Stated problem
Reproduce the lines of material below character for character, from start to finish.

Source records
###
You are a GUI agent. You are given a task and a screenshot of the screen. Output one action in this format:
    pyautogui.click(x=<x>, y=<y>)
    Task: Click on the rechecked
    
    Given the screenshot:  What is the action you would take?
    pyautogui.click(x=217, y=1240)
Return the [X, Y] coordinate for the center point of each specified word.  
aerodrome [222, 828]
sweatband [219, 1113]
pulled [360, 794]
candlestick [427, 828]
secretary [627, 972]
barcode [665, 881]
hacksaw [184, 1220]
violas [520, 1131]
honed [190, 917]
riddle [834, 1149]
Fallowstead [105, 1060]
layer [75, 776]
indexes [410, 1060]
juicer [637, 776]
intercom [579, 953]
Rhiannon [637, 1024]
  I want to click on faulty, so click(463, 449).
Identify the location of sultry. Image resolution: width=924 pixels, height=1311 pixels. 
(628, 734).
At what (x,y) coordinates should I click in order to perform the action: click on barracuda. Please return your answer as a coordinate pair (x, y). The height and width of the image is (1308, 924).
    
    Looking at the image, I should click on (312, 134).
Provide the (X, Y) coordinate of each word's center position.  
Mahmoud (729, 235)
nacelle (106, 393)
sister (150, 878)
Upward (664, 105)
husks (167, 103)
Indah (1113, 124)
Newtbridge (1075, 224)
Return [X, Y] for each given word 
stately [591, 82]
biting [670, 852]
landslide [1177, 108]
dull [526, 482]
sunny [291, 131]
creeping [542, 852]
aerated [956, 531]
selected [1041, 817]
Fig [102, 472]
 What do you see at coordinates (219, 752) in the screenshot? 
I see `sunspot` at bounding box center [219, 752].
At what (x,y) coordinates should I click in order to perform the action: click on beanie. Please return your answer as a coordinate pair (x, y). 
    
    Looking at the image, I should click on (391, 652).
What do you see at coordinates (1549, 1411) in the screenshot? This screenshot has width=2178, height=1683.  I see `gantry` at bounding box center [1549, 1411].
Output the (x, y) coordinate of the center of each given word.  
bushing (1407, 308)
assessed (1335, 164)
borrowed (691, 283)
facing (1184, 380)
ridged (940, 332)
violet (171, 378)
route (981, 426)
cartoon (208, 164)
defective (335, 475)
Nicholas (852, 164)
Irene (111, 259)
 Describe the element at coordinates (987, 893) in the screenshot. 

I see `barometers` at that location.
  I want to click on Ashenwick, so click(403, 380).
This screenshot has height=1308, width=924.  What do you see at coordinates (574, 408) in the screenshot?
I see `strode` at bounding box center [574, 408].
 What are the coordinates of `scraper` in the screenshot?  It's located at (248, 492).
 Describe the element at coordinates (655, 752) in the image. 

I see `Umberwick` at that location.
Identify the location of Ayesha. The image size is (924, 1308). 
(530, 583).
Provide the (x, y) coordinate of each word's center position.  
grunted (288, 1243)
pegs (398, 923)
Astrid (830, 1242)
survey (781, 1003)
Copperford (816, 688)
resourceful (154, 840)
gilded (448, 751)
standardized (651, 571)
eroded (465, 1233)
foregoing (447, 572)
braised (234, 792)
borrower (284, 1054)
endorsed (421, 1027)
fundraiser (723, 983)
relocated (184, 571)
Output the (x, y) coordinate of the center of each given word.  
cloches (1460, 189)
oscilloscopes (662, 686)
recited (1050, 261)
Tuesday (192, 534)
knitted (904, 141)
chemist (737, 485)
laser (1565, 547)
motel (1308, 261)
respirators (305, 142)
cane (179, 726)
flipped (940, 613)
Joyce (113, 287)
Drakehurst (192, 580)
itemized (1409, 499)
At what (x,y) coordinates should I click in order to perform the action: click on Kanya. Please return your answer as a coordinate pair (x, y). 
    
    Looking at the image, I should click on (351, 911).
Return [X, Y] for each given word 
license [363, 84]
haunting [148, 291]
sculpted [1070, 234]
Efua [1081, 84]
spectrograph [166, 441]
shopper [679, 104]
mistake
###
Exercise output
You are a GUI agent. You are given a task and a screenshot of the screen. Output one action in this format:
    pyautogui.click(x=<x>, y=<y>)
    Task: Click on the rechecked
    
    Given the screenshot:  What is the action you would take?
    pyautogui.click(x=217, y=1240)
Return the [X, Y] coordinate for the center point of each specified word.  
aerodrome [222, 828]
sweatband [219, 1113]
pulled [360, 794]
candlestick [427, 828]
secretary [627, 972]
barcode [665, 881]
hacksaw [184, 1220]
violas [520, 1131]
honed [190, 917]
riddle [834, 1149]
Fallowstead [105, 1060]
layer [75, 776]
indexes [410, 1060]
juicer [637, 776]
intercom [579, 953]
Rhiannon [637, 1024]
  I want to click on faulty, so click(463, 449).
Identify the location of sultry. Image resolution: width=924 pixels, height=1311 pixels. 
(628, 734).
At what (x,y) coordinates should I click in order to perform the action: click on barracuda. Please return your answer as a coordinate pair (x, y). The height and width of the image is (1308, 924).
    
    Looking at the image, I should click on (312, 134).
Provide the (X, Y) coordinate of each word's center position.  
Mahmoud (729, 235)
nacelle (106, 393)
sister (150, 878)
Upward (664, 105)
husks (167, 103)
Indah (1113, 124)
Newtbridge (1075, 224)
Return [X, Y] for each given word 
stately [591, 82]
biting [670, 852]
landslide [1177, 108]
dull [526, 482]
sunny [291, 131]
creeping [542, 852]
aerated [956, 531]
selected [1041, 817]
Fig [102, 472]
 What do you see at coordinates (219, 752) in the screenshot? 
I see `sunspot` at bounding box center [219, 752].
At what (x,y) coordinates should I click in order to perform the action: click on beanie. Please return your answer as a coordinate pair (x, y). 
    
    Looking at the image, I should click on (391, 652).
What do you see at coordinates (1549, 1411) in the screenshot? This screenshot has width=2178, height=1683.  I see `gantry` at bounding box center [1549, 1411].
Output the (x, y) coordinate of the center of each given word.  
bushing (1407, 308)
assessed (1335, 164)
borrowed (691, 283)
facing (1184, 380)
ridged (940, 332)
violet (171, 378)
route (981, 426)
cartoon (208, 164)
defective (335, 475)
Nicholas (852, 164)
Irene (111, 259)
 Describe the element at coordinates (987, 893) in the screenshot. 

I see `barometers` at that location.
  I want to click on Ashenwick, so click(403, 380).
This screenshot has height=1308, width=924.  What do you see at coordinates (574, 408) in the screenshot?
I see `strode` at bounding box center [574, 408].
 What are the coordinates of `scraper` in the screenshot?  It's located at (248, 492).
 Describe the element at coordinates (655, 752) in the image. 

I see `Umberwick` at that location.
Identify the location of Ayesha. The image size is (924, 1308). 
(530, 583).
Provide the (x, y) coordinate of each word's center position.  
grunted (288, 1243)
pegs (398, 923)
Astrid (830, 1242)
survey (781, 1003)
Copperford (816, 688)
resourceful (154, 840)
gilded (448, 751)
standardized (651, 571)
eroded (465, 1233)
foregoing (447, 572)
braised (234, 792)
borrower (284, 1054)
endorsed (421, 1027)
fundraiser (723, 983)
relocated (184, 571)
Output the (x, y) coordinate of the center of each given word.  
cloches (1460, 189)
oscilloscopes (662, 686)
recited (1050, 261)
Tuesday (192, 534)
knitted (904, 141)
chemist (737, 485)
laser (1565, 547)
motel (1308, 261)
respirators (305, 142)
cane (179, 726)
flipped (940, 613)
Joyce (113, 287)
Drakehurst (192, 580)
itemized (1409, 499)
At what (x,y) coordinates should I click in order to perform the action: click on Kanya. Please return your answer as a coordinate pair (x, y). 
    
    Looking at the image, I should click on (351, 911).
Return [X, Y] for each given word 
license [363, 84]
haunting [148, 291]
sculpted [1070, 234]
Efua [1081, 84]
spectrograph [166, 441]
shopper [679, 104]
mistake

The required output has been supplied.